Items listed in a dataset
■ ■ ■ ■ ■
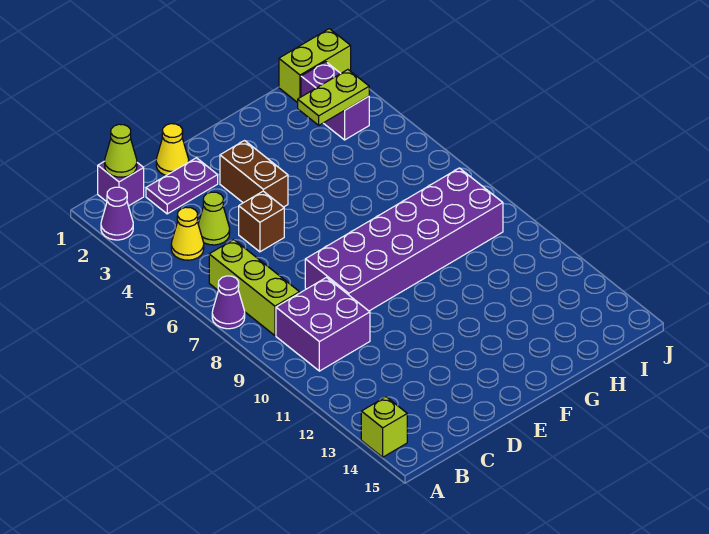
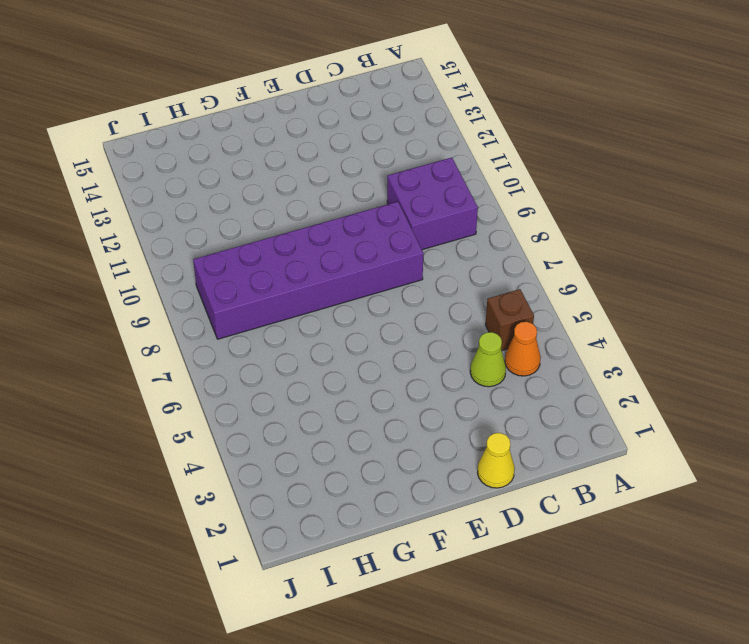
orange 1x1 cone [505,322,541,376] -> yellow 1x1 cone [171,207,204,260]
brown 1x1 brick [485,289,534,351] -> brown 1x1 brick moved to [239,191,284,252]
none -> purple 1x1 cone [101,187,133,240]
none -> purple 1x1 cone [212,276,245,329]
none -> lime 1x1 brick [361,397,407,457]

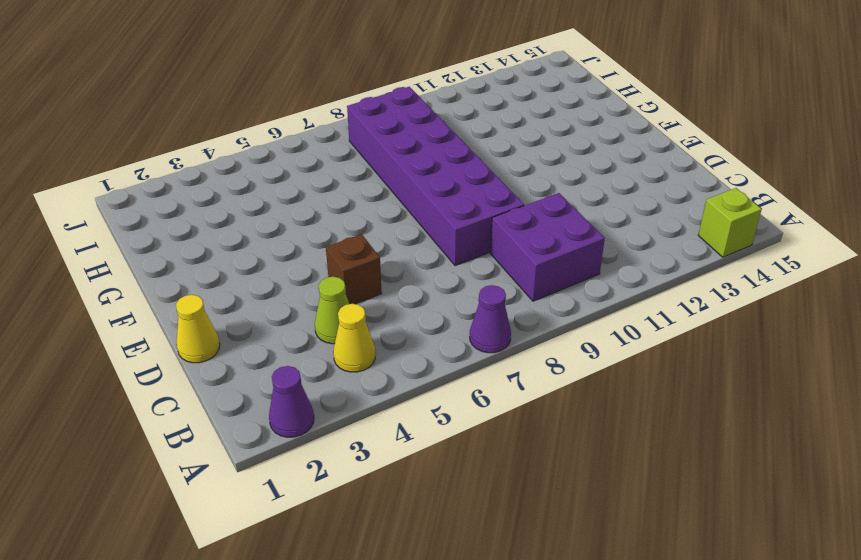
none -> purple 1x1 brick [98,161,144,206]
none -> lime 1x3 brick [209,240,300,335]
none -> purple 1x2 plate [146,158,218,214]

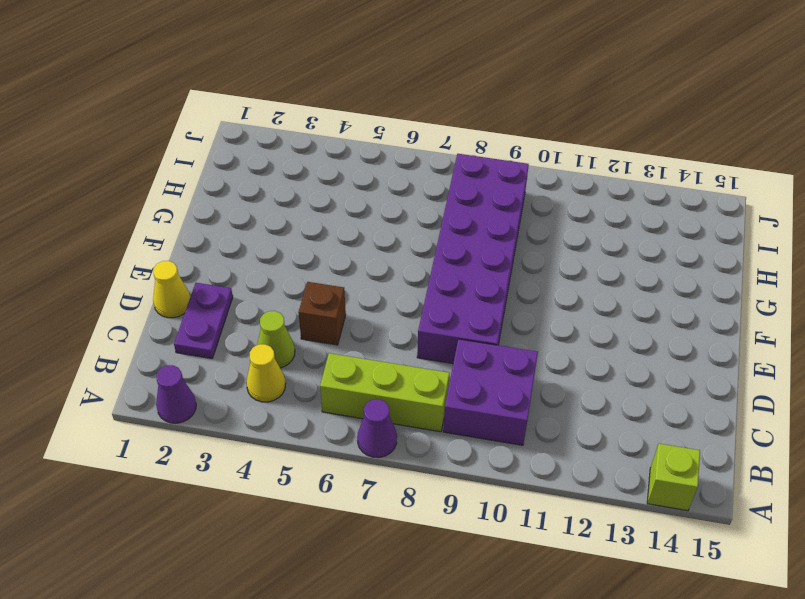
none -> purple 1x1 brick [98,161,144,206]
none -> brown 1x2 brick [220,141,288,207]
none -> lime 1x2 brick [279,29,351,103]

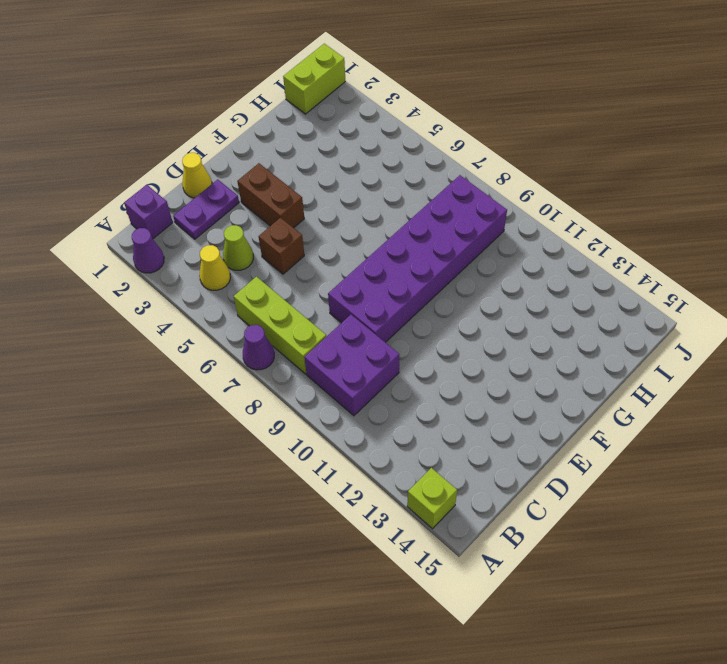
none -> purple 1x2 brick [301,62,369,140]
none -> lime 1x1 cone [105,124,137,177]
none -> lime 1x2 plate [298,70,369,125]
■ ■ ■ ■ ■
__Exercise prompt__: Pictures aside, repeat every entry exactly as written.

__Solution to this problem__:
orange 1x1 cone [505,322,541,376] -> yellow 1x1 cone [171,207,204,260]
brown 1x1 brick [485,289,534,351] -> brown 1x1 brick moved to [239,191,284,252]
none -> purple 1x1 cone [101,187,133,240]
none -> purple 1x1 cone [212,276,245,329]
none -> lime 1x1 brick [361,397,407,457]

none -> purple 1x1 brick [98,161,144,206]
none -> lime 1x3 brick [209,240,300,335]
none -> purple 1x2 plate [146,158,218,214]

none -> purple 1x1 brick [98,161,144,206]
none -> brown 1x2 brick [220,141,288,207]
none -> lime 1x2 brick [279,29,351,103]

none -> purple 1x2 brick [301,62,369,140]
none -> lime 1x1 cone [105,124,137,177]
none -> lime 1x2 plate [298,70,369,125]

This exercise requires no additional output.